Dataset entries
════════════════
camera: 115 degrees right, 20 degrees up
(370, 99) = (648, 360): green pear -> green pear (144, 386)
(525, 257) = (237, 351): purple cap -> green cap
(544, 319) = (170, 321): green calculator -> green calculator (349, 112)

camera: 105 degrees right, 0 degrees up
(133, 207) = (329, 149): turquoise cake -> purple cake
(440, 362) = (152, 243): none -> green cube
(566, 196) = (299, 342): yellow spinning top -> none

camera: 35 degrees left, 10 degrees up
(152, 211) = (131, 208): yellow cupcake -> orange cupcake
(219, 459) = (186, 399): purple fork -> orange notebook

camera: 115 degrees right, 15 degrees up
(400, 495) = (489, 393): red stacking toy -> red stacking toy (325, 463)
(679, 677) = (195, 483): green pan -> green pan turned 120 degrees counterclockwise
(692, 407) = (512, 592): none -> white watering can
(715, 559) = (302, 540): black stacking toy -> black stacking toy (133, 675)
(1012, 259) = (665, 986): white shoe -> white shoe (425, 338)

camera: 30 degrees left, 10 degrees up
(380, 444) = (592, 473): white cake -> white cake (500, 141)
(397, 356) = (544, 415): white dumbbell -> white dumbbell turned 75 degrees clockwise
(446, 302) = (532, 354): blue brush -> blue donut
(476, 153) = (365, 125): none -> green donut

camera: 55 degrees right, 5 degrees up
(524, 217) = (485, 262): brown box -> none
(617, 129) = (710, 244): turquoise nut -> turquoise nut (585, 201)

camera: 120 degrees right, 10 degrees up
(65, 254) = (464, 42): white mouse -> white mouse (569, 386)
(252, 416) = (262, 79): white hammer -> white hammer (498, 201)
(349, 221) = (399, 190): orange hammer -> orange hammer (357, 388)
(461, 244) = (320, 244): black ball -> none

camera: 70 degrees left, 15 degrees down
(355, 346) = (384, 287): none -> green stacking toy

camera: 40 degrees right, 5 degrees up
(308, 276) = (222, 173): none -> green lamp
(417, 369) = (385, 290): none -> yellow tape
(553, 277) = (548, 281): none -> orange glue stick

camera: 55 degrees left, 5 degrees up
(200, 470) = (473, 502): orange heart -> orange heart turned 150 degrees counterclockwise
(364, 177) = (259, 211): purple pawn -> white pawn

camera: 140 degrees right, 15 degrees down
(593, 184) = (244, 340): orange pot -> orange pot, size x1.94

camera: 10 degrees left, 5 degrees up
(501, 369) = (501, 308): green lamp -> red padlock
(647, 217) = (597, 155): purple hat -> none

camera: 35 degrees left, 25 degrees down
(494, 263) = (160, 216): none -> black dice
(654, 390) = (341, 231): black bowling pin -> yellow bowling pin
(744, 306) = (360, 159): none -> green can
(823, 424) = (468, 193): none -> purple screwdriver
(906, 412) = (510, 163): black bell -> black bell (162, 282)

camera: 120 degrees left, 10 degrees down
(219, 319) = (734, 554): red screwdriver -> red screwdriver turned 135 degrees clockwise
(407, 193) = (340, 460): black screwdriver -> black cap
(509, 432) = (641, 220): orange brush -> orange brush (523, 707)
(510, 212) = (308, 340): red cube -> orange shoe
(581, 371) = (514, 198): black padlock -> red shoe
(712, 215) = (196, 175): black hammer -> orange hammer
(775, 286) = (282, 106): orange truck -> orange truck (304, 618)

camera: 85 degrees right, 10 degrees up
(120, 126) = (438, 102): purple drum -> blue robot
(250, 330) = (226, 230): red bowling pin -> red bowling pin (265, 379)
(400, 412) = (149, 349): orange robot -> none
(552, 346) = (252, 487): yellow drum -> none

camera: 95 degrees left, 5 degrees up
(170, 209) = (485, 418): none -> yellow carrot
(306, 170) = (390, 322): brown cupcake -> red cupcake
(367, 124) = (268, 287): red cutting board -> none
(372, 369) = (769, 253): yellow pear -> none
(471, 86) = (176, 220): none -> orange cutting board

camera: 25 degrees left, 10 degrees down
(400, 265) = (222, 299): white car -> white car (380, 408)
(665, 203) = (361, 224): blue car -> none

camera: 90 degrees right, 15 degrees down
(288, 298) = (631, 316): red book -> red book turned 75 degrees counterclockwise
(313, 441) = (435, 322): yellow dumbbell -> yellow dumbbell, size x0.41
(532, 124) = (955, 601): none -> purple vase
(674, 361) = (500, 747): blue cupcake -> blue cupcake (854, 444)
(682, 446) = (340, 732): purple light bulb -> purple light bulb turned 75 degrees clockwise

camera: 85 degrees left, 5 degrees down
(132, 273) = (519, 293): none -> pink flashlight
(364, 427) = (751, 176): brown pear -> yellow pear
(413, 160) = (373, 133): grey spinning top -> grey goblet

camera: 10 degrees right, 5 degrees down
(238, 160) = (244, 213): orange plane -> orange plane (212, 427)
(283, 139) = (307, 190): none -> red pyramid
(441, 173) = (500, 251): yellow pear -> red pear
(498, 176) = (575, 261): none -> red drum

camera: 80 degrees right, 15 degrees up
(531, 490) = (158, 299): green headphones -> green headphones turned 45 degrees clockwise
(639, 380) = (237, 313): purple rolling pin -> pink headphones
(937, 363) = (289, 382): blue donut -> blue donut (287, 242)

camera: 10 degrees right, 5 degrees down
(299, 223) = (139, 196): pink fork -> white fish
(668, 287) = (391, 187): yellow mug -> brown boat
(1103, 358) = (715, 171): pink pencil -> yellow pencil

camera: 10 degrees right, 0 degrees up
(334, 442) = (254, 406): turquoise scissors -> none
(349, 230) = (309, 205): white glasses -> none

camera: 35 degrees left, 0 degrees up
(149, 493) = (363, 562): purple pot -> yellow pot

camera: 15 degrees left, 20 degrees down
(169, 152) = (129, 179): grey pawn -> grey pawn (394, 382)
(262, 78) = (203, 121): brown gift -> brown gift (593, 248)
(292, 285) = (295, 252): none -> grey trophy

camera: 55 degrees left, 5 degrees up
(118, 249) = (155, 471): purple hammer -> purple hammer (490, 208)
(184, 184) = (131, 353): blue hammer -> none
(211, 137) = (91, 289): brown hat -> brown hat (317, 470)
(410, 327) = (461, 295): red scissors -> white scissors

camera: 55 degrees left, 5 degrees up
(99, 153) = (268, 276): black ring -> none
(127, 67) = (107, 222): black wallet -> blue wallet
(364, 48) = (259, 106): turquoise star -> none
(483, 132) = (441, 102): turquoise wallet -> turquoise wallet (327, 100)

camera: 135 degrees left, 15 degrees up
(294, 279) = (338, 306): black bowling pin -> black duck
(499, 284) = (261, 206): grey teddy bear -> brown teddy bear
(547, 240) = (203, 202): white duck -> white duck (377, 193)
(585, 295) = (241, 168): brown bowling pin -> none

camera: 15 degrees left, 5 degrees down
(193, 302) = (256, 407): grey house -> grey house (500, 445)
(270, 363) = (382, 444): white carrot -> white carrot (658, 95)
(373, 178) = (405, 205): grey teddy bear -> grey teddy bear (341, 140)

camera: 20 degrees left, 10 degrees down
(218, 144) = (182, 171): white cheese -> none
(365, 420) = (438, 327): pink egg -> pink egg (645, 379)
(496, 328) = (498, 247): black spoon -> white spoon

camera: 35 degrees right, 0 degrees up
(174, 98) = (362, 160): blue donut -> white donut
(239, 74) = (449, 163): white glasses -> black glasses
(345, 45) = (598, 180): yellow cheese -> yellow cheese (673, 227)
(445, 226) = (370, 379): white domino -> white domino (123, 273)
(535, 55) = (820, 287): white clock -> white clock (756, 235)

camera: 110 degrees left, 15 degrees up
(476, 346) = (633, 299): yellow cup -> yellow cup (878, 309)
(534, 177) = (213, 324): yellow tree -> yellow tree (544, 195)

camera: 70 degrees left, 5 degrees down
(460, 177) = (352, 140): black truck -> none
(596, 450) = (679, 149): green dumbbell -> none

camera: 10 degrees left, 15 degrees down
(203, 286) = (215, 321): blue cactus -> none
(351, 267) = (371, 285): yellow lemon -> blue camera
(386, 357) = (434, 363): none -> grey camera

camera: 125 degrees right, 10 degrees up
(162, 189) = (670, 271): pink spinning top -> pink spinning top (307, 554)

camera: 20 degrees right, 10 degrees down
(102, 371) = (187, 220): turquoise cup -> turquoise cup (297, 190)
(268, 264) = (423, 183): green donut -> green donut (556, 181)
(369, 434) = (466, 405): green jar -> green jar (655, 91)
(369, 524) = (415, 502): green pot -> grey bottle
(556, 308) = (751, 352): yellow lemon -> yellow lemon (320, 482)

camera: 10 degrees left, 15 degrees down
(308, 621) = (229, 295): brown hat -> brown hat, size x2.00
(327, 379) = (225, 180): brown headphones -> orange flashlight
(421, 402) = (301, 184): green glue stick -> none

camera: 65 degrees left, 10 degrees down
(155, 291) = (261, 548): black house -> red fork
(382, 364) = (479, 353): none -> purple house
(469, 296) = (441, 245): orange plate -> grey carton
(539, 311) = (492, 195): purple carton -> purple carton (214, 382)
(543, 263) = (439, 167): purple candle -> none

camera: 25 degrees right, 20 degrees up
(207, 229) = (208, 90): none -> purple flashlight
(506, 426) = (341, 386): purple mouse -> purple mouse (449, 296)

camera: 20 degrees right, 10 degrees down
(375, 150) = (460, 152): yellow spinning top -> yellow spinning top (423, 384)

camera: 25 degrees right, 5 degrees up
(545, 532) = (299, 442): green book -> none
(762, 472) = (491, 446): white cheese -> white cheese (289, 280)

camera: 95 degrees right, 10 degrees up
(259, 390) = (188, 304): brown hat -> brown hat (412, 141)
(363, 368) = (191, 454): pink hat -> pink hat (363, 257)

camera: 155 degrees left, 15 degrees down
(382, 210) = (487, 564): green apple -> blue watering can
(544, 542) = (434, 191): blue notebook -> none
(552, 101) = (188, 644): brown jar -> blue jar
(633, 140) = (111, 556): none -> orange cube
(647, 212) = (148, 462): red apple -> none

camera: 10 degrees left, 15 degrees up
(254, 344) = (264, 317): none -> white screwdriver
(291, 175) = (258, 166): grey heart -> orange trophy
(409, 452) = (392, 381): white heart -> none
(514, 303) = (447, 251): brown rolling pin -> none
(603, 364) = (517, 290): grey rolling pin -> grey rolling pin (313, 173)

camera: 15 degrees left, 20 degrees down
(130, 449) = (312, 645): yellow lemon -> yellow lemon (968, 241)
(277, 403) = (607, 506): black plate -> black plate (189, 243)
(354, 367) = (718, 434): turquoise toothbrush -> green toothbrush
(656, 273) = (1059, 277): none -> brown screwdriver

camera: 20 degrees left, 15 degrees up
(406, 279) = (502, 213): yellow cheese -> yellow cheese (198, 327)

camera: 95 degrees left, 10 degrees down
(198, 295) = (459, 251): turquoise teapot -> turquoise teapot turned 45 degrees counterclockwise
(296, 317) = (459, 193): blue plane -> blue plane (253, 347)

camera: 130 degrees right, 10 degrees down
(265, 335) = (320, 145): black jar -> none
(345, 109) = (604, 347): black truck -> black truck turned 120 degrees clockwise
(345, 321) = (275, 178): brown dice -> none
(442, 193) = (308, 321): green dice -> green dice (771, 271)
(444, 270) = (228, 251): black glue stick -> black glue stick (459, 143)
════════════════
• _Task item_: Repeat word for word every line from the start of the entries to the line holding "(544, 319) = (170, 321): green", inclusive, and nothing else.

• _Answer below_:
camera: 115 degrees right, 20 degrees up
(370, 99) = (648, 360): green pear -> green pear (144, 386)
(525, 257) = (237, 351): purple cap -> green cap
(544, 319) = (170, 321): green calculator -> green calculator (349, 112)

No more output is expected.